Would you please return the lines of the entries below starting at the line that has "IC2: ATtiny25 -> ATtiny13A" and ending at the line that has "RV1: 10k (5V, COM, wiper", both included, exactly as they are?

SOURCE INFORMATION:
****************

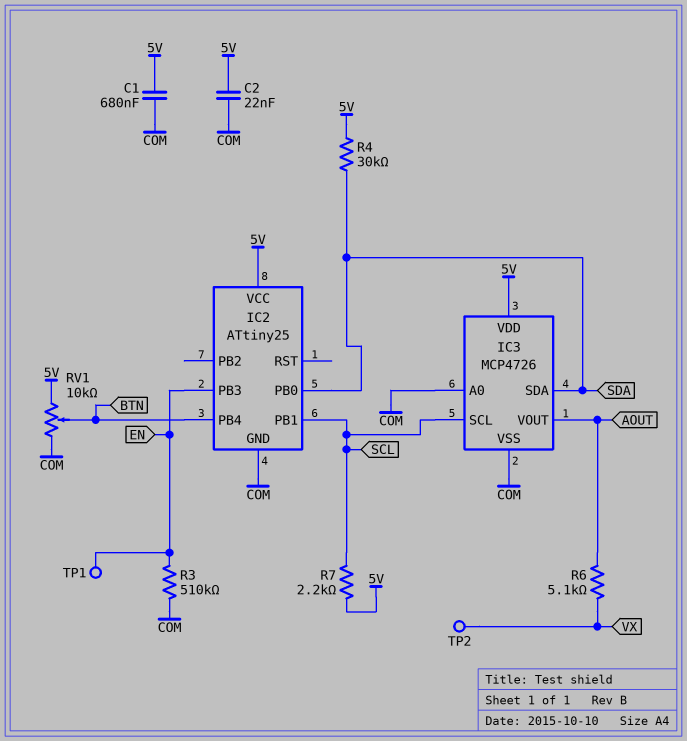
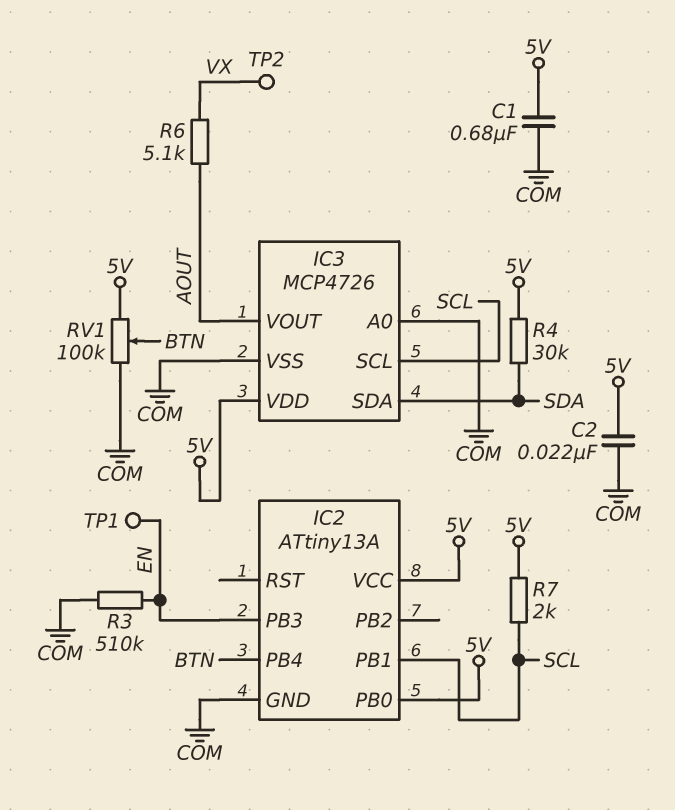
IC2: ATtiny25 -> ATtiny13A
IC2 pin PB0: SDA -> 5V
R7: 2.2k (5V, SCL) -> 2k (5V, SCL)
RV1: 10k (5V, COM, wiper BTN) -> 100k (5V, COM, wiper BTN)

****************

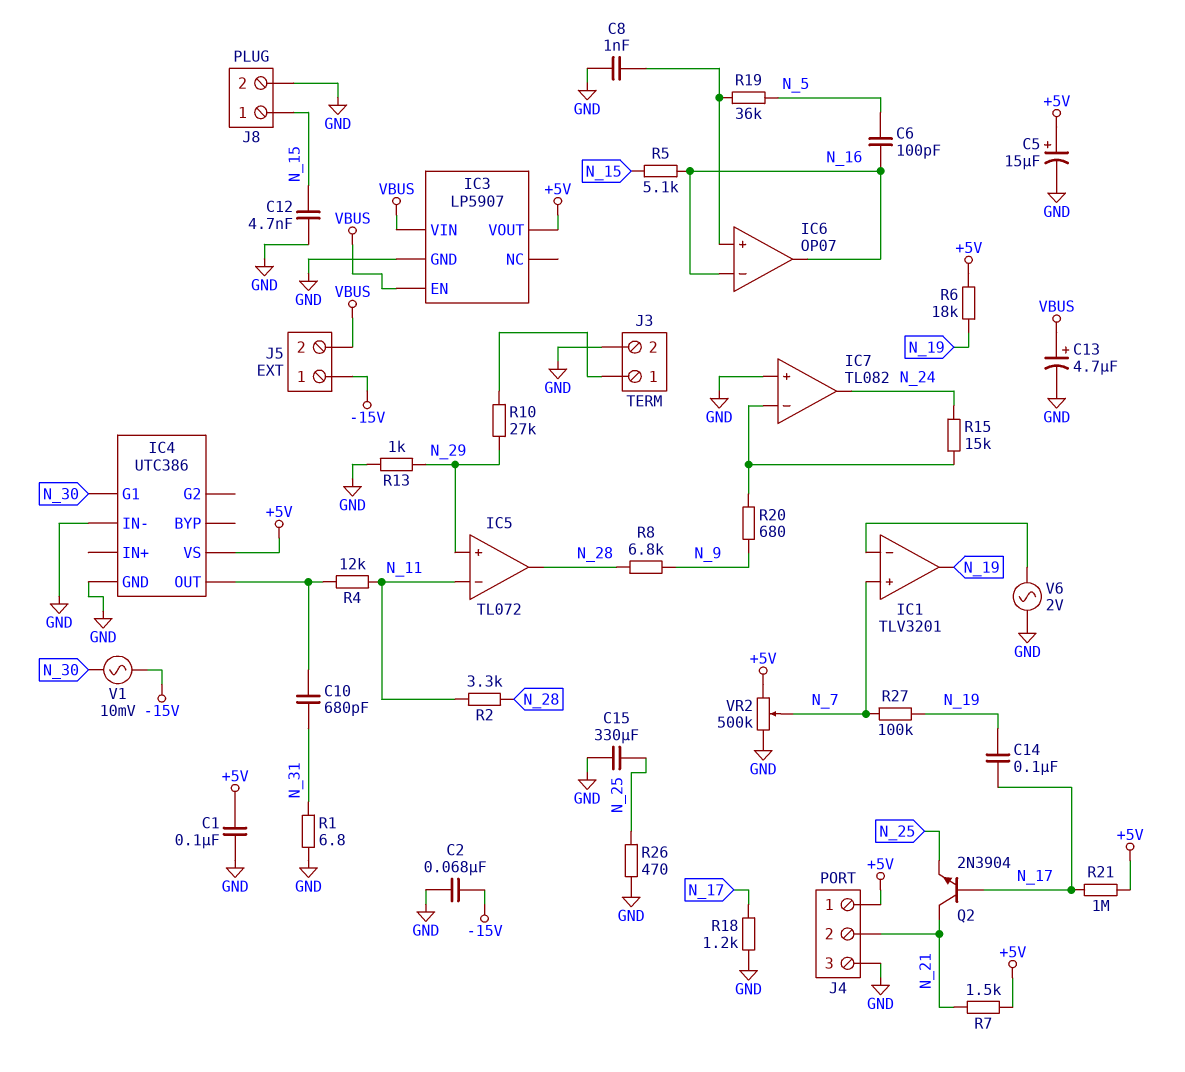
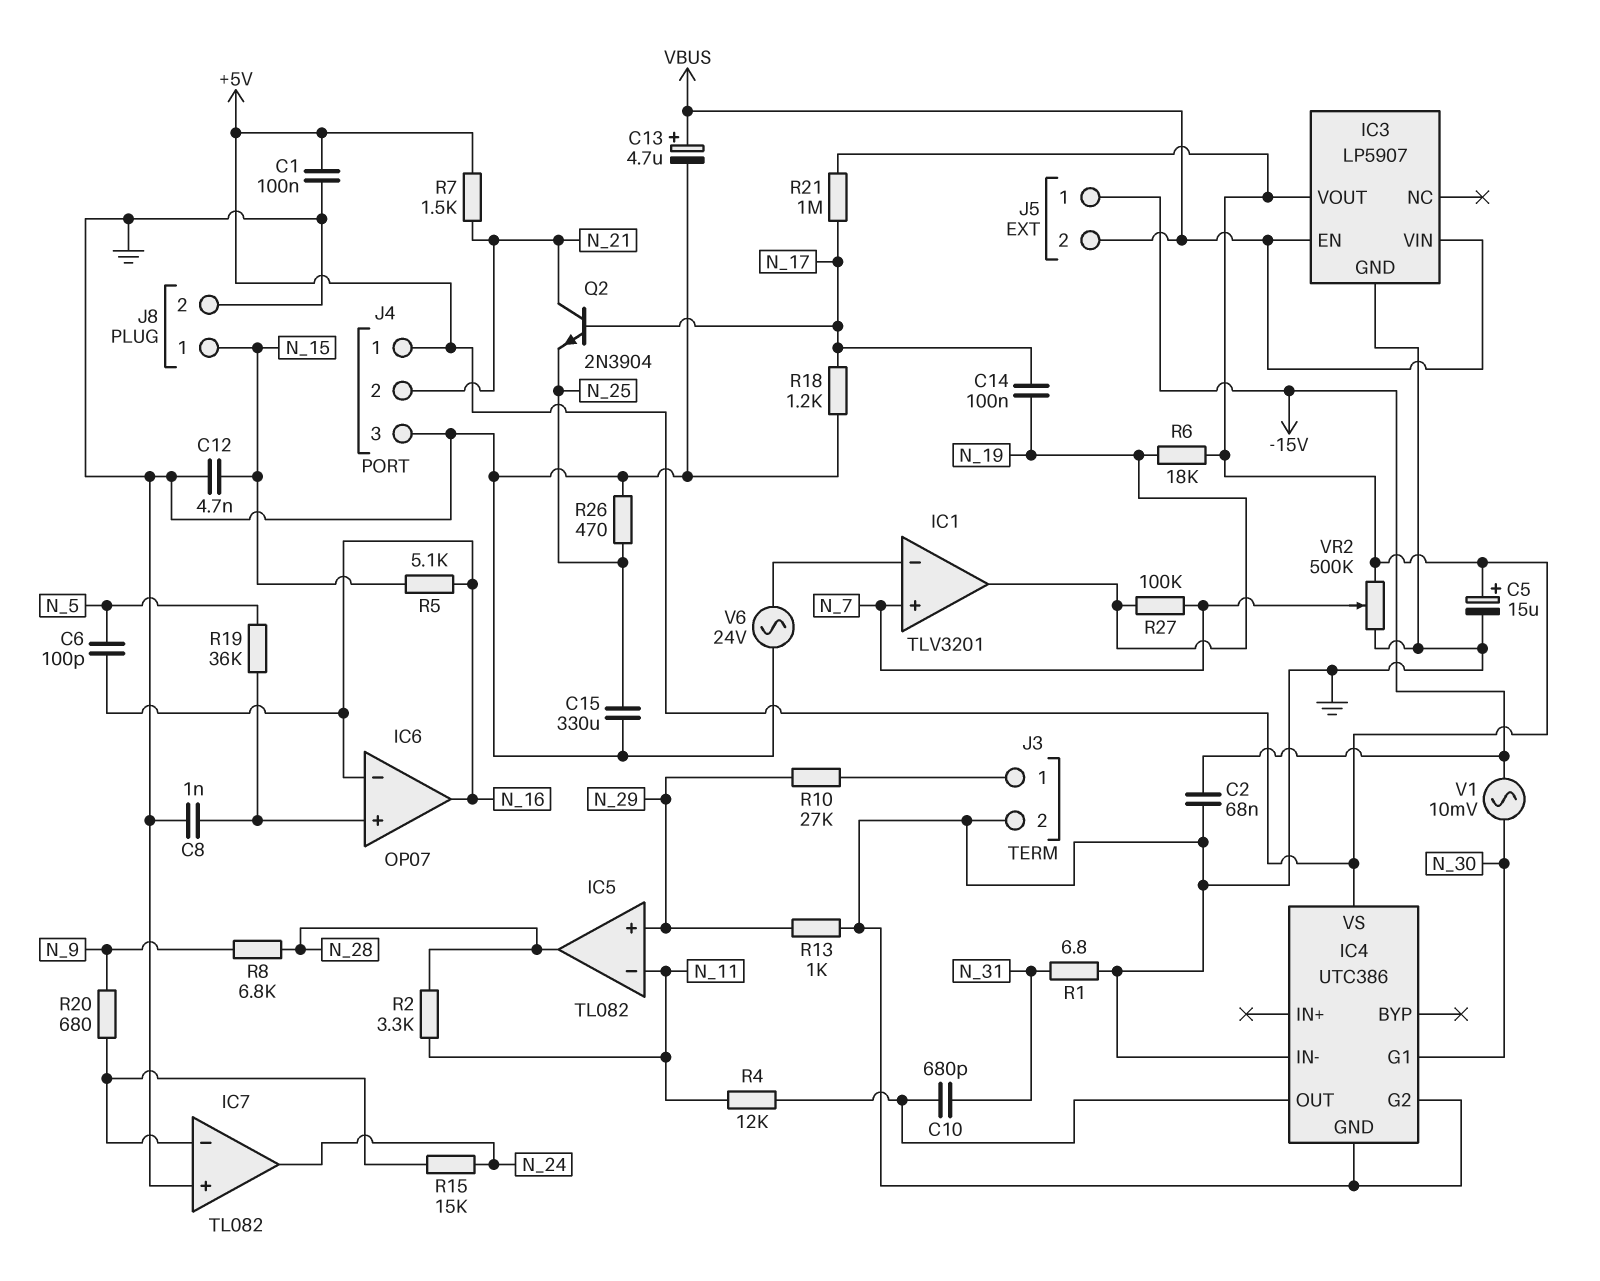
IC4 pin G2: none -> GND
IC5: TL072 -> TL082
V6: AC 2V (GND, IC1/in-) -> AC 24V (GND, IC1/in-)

****************

ANSWER BOX:
IC2: ATtiny25 -> ATtiny13A
IC2 pin PB0: SDA -> 5V
R7: 2.2k (5V, SCL) -> 2k (5V, SCL)
RV1: 10k (5V, COM, wiper BTN) -> 100k (5V, COM, wiper BTN)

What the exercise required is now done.